**WHAT TO DO**
Once the line with "pink traffic cone: [394,192,449,270]" is found, repeat exactly that line and every one after it until the data below ends, including the last line.

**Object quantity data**
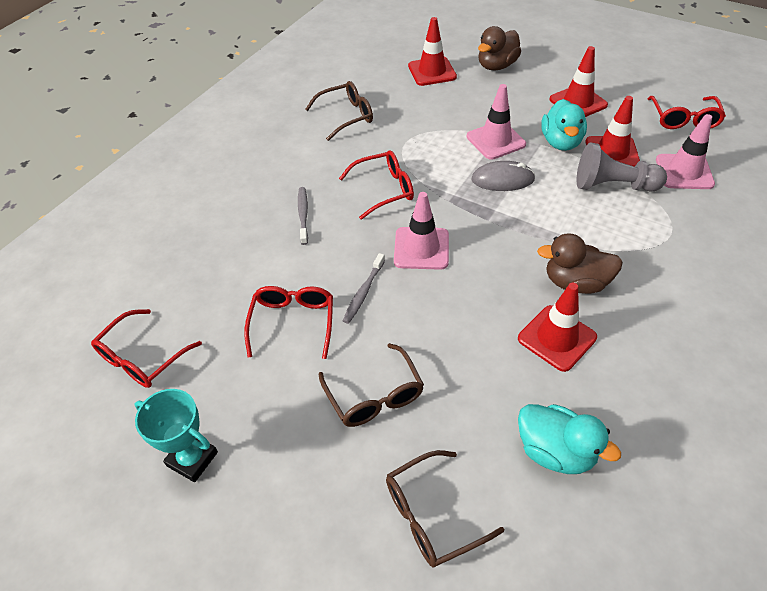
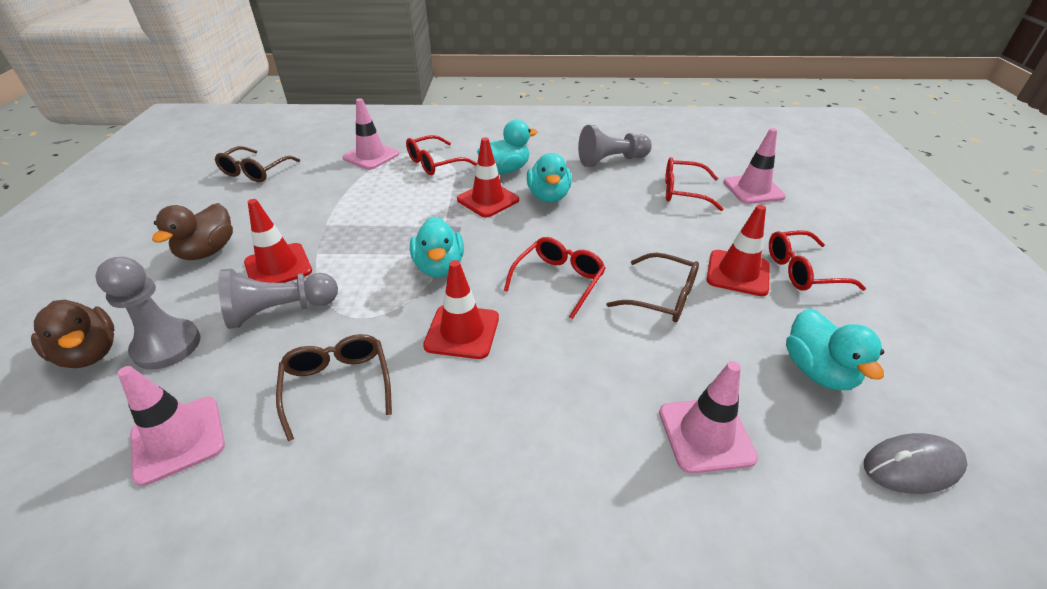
grey pawn: [577,143,667,192] = 1 -> [95,257,200,370] [218,269,338,329] [578,125,652,167] = 3
grey toothbrush: [298,187,308,245] [343,253,385,324] = 2 -> none = 0
pink traffic cone: [394,192,449,270] [467,84,526,160] [656,114,715,189] = 3 -> [118,366,225,486] [342,98,399,170] [659,361,758,474] [723,128,786,204] = 4
turquoise duck: [518,404,621,474] [541,99,587,151] = 2 -> [410,216,464,277] [477,120,537,174] [527,153,572,203] [786,308,884,390] = 4
turquoise trophy: [134,389,218,482] = 1 -> none = 0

**RESULT OF THE EXERCISE**
pink traffic cone: [394,192,449,270] [467,84,526,160] [656,114,715,189] = 3 -> [118,366,225,486] [342,98,399,170] [659,361,758,474] [723,128,786,204] = 4
turquoise duck: [518,404,621,474] [541,99,587,151] = 2 -> [410,216,464,277] [477,120,537,174] [527,153,572,203] [786,308,884,390] = 4
turquoise trophy: [134,389,218,482] = 1 -> none = 0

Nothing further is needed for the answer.